◆ YOUR INSTRUCTIONS: Print the records below exactly, with no pictures.

◆ RAW DATA:
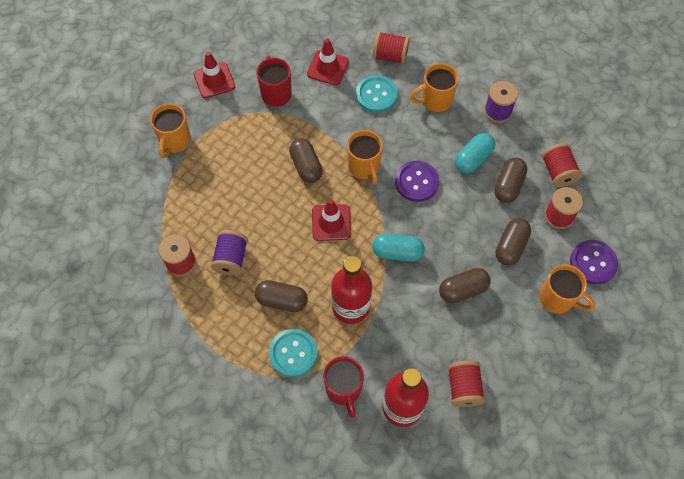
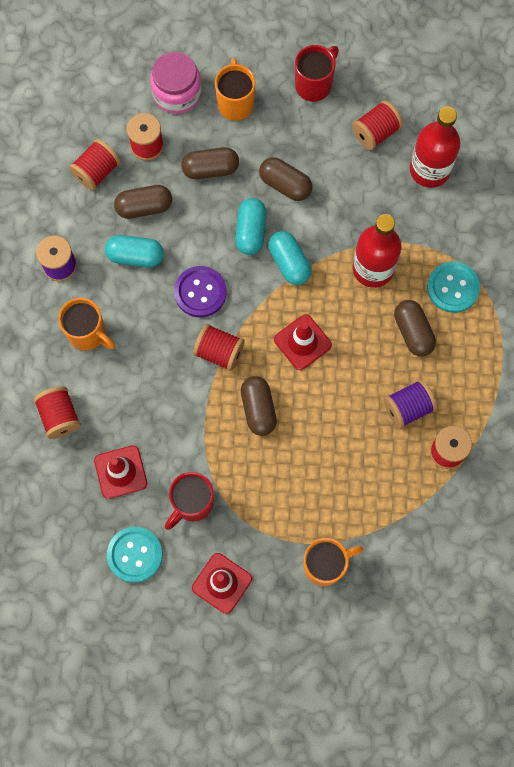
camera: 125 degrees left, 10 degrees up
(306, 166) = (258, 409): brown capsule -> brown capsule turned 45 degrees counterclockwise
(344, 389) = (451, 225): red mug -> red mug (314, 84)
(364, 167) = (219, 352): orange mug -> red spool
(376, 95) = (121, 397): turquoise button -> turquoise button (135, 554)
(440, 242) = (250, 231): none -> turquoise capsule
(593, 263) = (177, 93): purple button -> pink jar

◆ TASK RESPONSE:
camera: 125 degrees left, 10 degrees up
(306, 166) = (258, 409): brown capsule -> brown capsule turned 45 degrees counterclockwise
(344, 389) = (451, 225): red mug -> red mug (314, 84)
(364, 167) = (219, 352): orange mug -> red spool
(376, 95) = (121, 397): turquoise button -> turquoise button (135, 554)
(440, 242) = (250, 231): none -> turquoise capsule
(593, 263) = (177, 93): purple button -> pink jar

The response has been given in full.